**What is expected:**
All lines from the opening of the data to the line containing "cyan brick G4" must be returned unchanged, and only those lines.

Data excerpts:
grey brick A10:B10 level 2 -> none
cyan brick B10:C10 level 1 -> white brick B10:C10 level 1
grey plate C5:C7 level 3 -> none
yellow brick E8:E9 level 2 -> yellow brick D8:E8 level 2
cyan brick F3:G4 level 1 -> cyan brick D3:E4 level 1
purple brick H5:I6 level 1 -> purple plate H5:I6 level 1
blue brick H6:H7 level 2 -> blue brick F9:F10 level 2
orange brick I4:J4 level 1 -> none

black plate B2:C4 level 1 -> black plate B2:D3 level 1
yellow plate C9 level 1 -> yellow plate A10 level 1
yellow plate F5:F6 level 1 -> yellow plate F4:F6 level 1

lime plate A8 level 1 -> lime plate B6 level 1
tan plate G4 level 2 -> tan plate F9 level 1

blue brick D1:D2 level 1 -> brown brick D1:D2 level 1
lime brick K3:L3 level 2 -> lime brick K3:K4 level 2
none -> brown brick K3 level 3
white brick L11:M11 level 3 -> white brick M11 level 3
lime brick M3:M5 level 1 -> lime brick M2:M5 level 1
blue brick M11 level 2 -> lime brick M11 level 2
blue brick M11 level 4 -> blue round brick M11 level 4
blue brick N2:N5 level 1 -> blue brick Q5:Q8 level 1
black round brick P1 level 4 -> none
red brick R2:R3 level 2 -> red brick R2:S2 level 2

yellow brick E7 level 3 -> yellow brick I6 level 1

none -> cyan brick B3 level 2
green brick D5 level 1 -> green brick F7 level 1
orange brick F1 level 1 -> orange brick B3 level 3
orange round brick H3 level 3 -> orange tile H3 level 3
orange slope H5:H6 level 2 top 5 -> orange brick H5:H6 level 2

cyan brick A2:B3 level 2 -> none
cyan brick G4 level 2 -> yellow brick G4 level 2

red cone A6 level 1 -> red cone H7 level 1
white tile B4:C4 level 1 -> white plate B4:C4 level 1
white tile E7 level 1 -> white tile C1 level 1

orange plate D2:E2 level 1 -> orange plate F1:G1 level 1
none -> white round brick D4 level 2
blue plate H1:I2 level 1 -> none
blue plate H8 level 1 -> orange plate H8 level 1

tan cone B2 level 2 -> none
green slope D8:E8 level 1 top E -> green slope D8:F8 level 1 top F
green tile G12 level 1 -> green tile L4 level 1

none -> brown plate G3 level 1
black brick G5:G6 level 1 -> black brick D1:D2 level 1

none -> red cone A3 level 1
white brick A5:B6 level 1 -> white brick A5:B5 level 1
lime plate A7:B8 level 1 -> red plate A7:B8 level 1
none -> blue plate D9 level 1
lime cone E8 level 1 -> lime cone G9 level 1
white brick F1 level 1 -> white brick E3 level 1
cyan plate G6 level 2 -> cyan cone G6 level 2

**Output:**
grey brick A10:B10 level 2 -> none
cyan brick B10:C10 level 1 -> white brick B10:C10 level 1
grey plate C5:C7 level 3 -> none
yellow brick E8:E9 level 2 -> yellow brick D8:E8 level 2
cyan brick F3:G4 level 1 -> cyan brick D3:E4 level 1
purple brick H5:I6 level 1 -> purple plate H5:I6 level 1
blue brick H6:H7 level 2 -> blue brick F9:F10 level 2
orange brick I4:J4 level 1 -> none

black plate B2:C4 level 1 -> black plate B2:D3 level 1
yellow plate C9 level 1 -> yellow plate A10 level 1
yellow plate F5:F6 level 1 -> yellow plate F4:F6 level 1

lime plate A8 level 1 -> lime plate B6 level 1
tan plate G4 level 2 -> tan plate F9 level 1

blue brick D1:D2 level 1 -> brown brick D1:D2 level 1
lime brick K3:L3 level 2 -> lime brick K3:K4 level 2
none -> brown brick K3 level 3
white brick L11:M11 level 3 -> white brick M11 level 3
lime brick M3:M5 level 1 -> lime brick M2:M5 level 1
blue brick M11 level 2 -> lime brick M11 level 2
blue brick M11 level 4 -> blue round brick M11 level 4
blue brick N2:N5 level 1 -> blue brick Q5:Q8 level 1
black round brick P1 level 4 -> none
red brick R2:R3 level 2 -> red brick R2:S2 level 2

yellow brick E7 level 3 -> yellow brick I6 level 1

none -> cyan brick B3 level 2
green brick D5 level 1 -> green brick F7 level 1
orange brick F1 level 1 -> orange brick B3 level 3
orange round brick H3 level 3 -> orange tile H3 level 3
orange slope H5:H6 level 2 top 5 -> orange brick H5:H6 level 2

cyan brick A2:B3 level 2 -> none
cyan brick G4 level 2 -> yellow brick G4 level 2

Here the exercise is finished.